| Your task |
Please write out the listing exactly, leaving each picture out.

| Given material |
^^^^^^^^^^^^^^^^

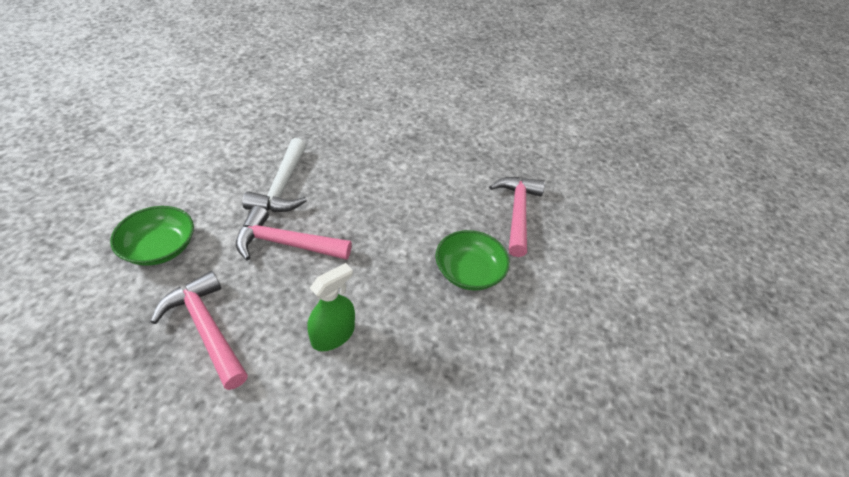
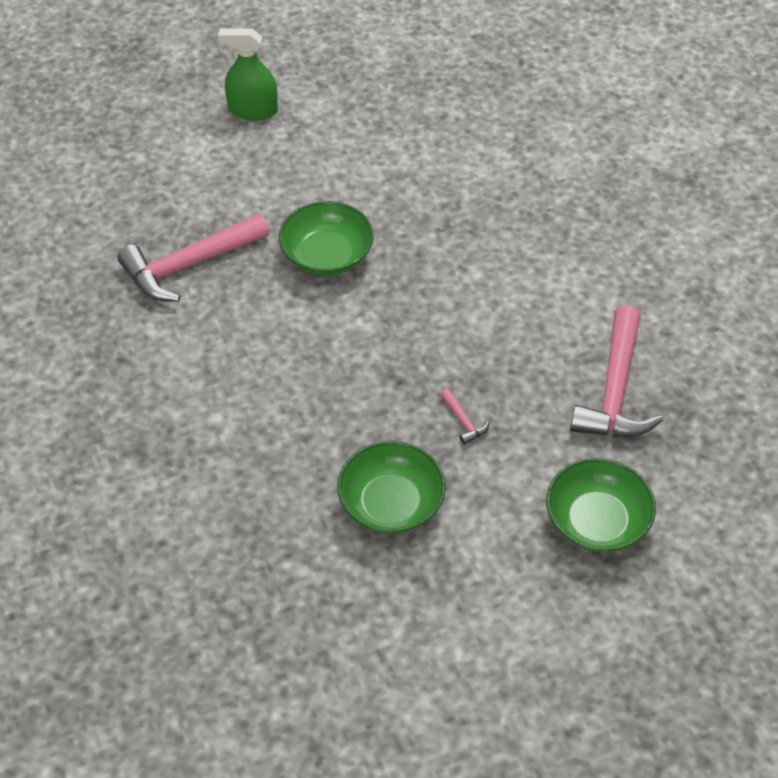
camera: 125 degrees left, 5 degrees up
(282, 187) = (391, 503): white hammer -> green bowl
(285, 243) = (464, 421): pink hammer -> pink hammer, size x0.40
(333, 335) = (512, 300): green spray bottle -> green spray bottle (253, 110)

^^^^^^^^^^^^^^^^

| Result |
camera: 125 degrees left, 5 degrees up
(282, 187) = (391, 503): white hammer -> green bowl
(285, 243) = (464, 421): pink hammer -> pink hammer, size x0.40
(333, 335) = (512, 300): green spray bottle -> green spray bottle (253, 110)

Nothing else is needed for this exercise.